Available data section start

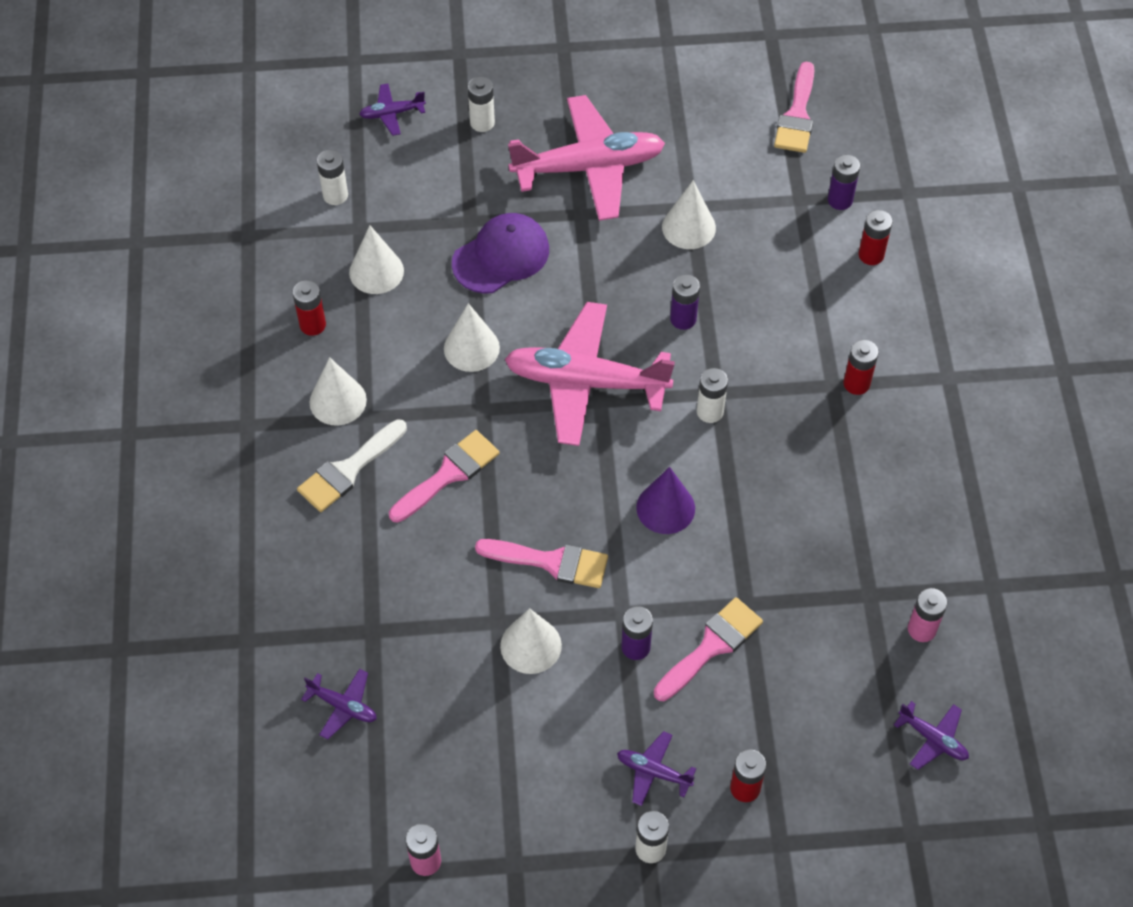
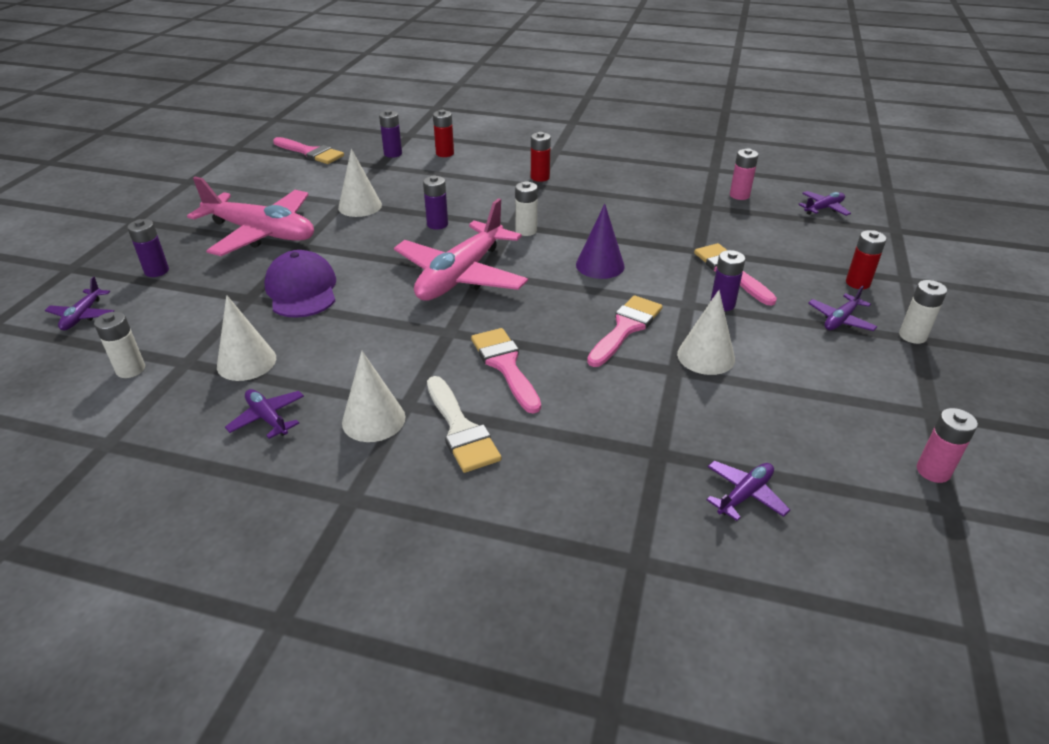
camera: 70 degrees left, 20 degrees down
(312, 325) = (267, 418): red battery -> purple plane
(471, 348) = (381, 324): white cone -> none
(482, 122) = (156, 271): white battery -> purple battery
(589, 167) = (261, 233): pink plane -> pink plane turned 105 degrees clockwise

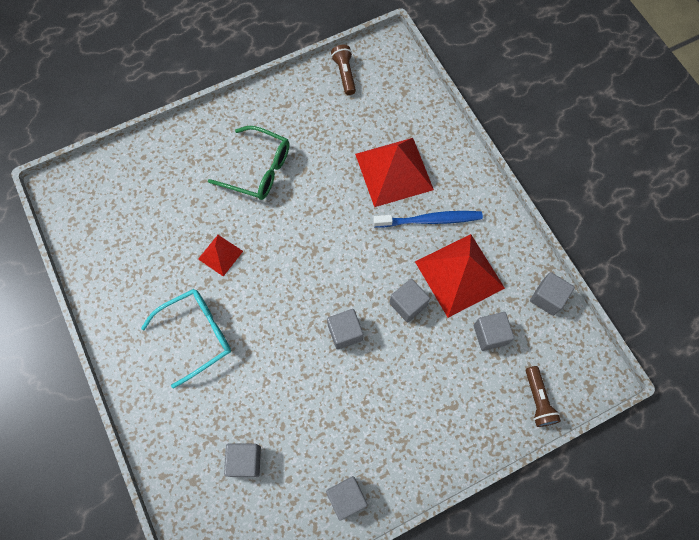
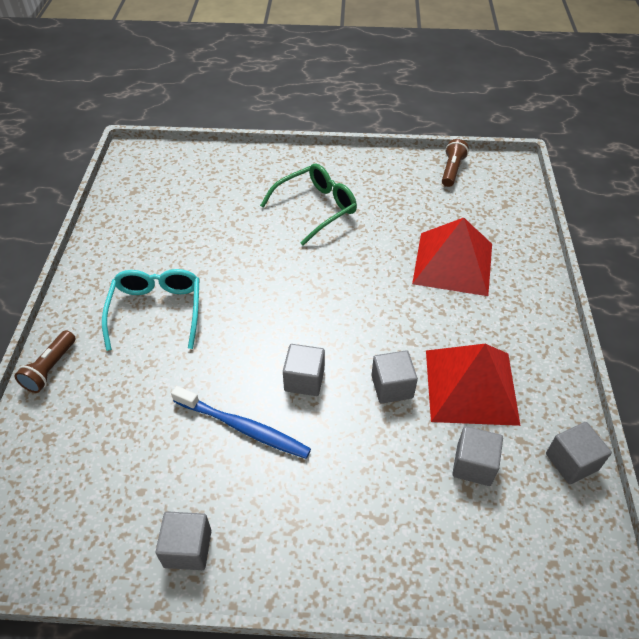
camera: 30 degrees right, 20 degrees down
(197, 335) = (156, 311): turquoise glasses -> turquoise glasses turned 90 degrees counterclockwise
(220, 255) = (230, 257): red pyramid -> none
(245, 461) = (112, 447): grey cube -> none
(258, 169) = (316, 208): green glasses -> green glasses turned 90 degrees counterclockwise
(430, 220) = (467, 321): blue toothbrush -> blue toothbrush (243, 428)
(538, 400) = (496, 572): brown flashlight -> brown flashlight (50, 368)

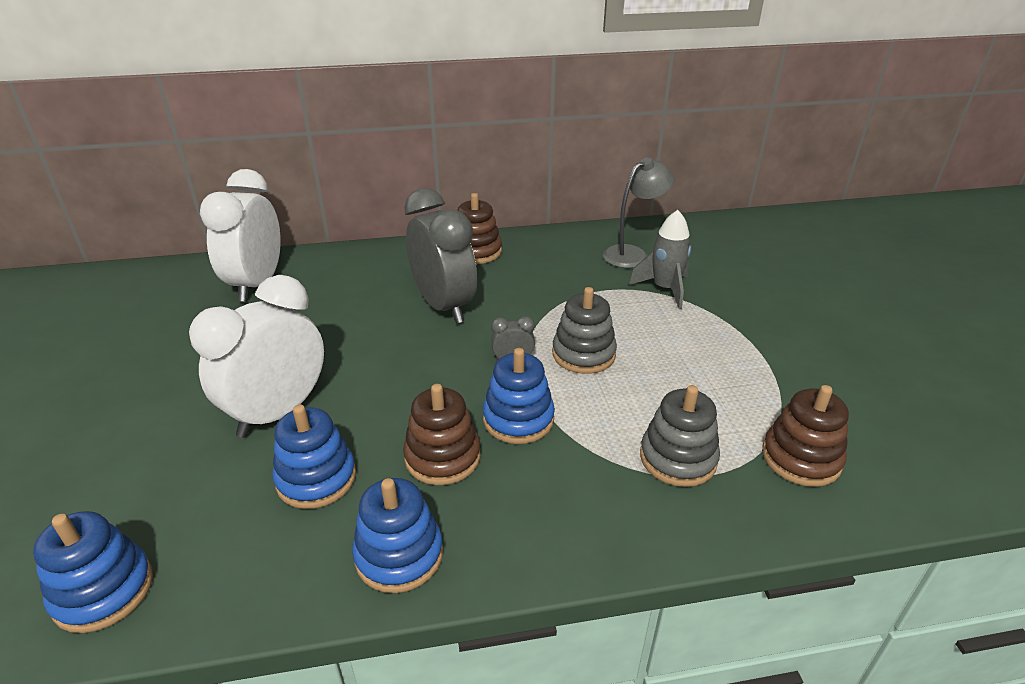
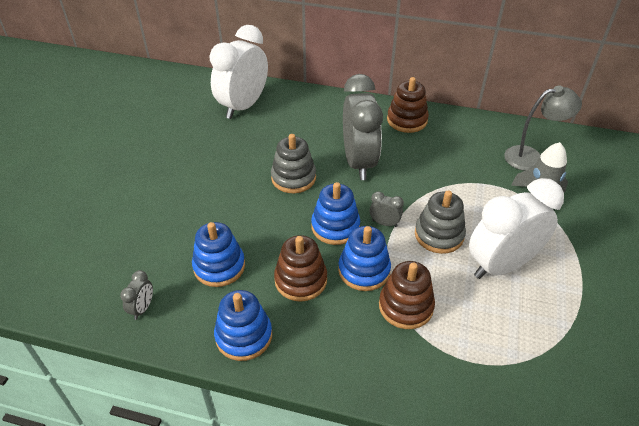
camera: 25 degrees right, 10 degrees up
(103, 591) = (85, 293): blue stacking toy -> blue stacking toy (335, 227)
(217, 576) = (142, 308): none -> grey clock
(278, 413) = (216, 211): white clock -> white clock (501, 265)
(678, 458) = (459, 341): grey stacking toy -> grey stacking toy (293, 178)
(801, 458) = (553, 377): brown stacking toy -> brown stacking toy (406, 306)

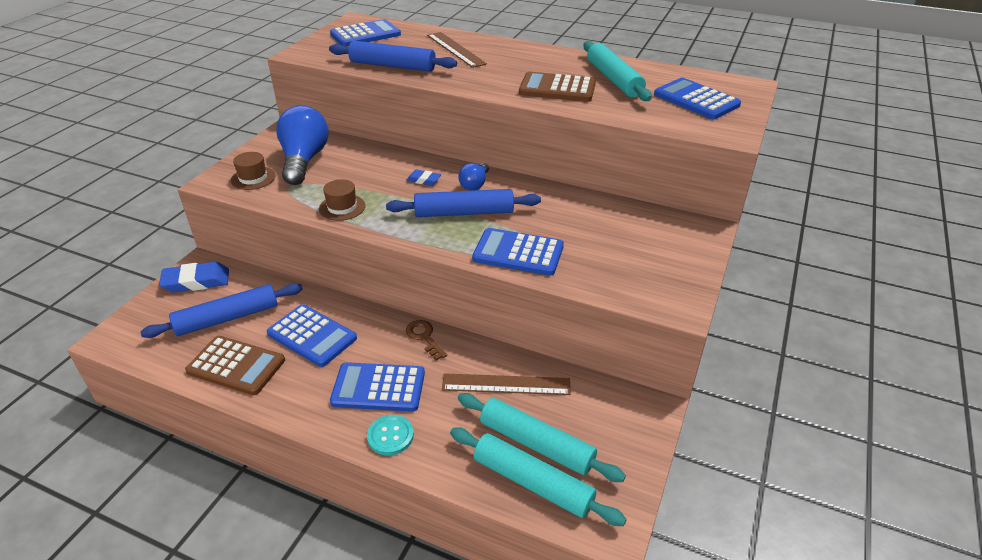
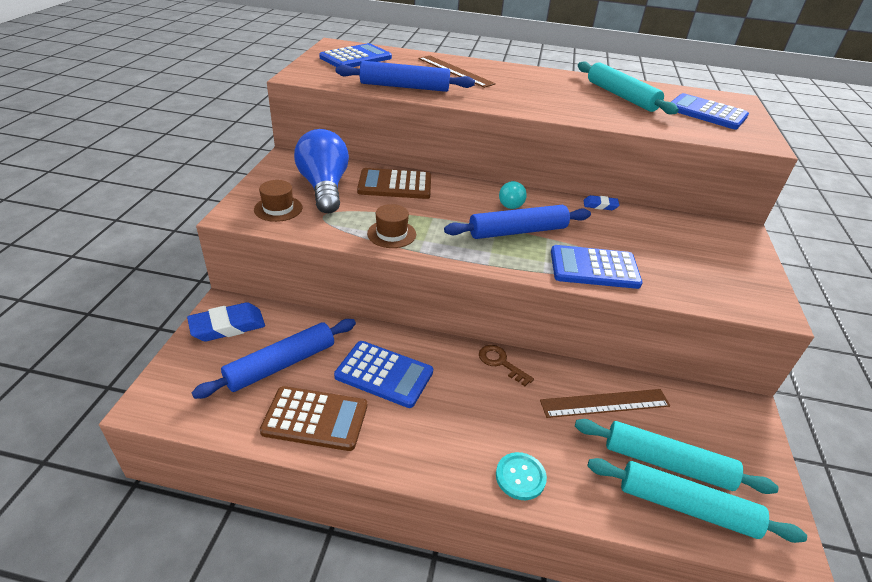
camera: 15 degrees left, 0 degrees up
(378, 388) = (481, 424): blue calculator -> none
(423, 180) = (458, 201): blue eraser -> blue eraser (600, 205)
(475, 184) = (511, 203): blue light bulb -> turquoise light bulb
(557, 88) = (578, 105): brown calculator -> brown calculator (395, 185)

Available data section end

• [Required action]
The answer must be the lines above from the one containing "(220, 255) = (230, 257): red pyramid -> none" through the one containing "(103, 591) = (85, 293): blue", reproduced exactly, with no pictures and nothing else.

• [Answer below]
(220, 255) = (230, 257): red pyramid -> none
(245, 461) = (112, 447): grey cube -> none
(258, 169) = (316, 208): green glasses -> green glasses turned 90 degrees counterclockwise
(430, 220) = (467, 321): blue toothbrush -> blue toothbrush (243, 428)
(538, 400) = (496, 572): brown flashlight -> brown flashlight (50, 368)

camera: 25 degrees right, 10 degrees up
(103, 591) = (85, 293): blue stacking toy -> blue stacking toy (335, 227)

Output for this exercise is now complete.